What to work on: The data below should be restated word for word, with every picture omitted.

Raw data:
^^^^
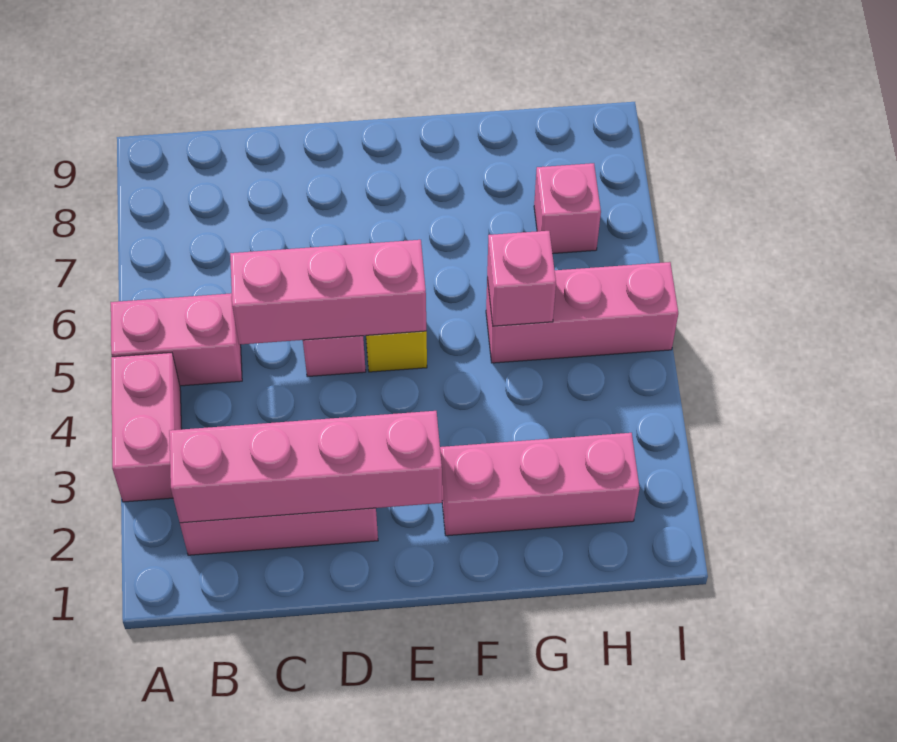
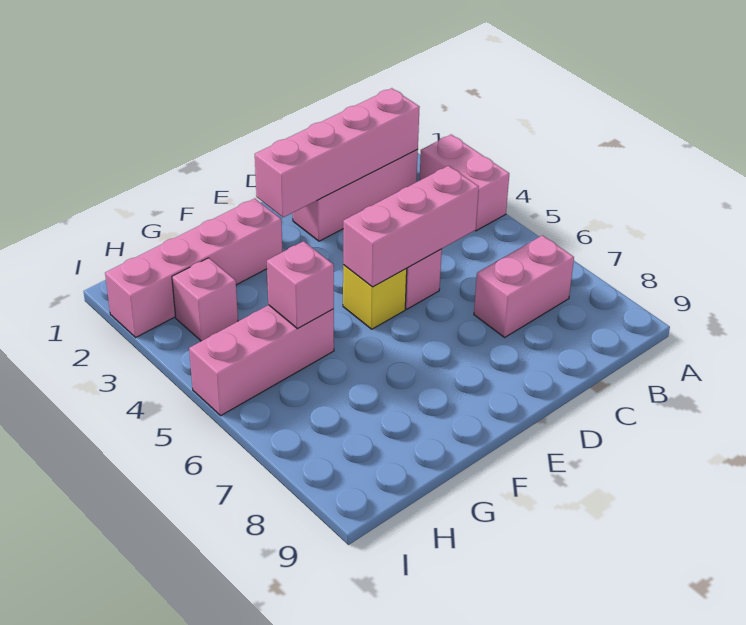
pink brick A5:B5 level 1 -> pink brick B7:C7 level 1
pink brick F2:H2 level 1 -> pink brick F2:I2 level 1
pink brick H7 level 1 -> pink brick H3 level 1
^^^^
Output:
pink brick A5:B5 level 1 -> pink brick B7:C7 level 1
pink brick F2:H2 level 1 -> pink brick F2:I2 level 1
pink brick H7 level 1 -> pink brick H3 level 1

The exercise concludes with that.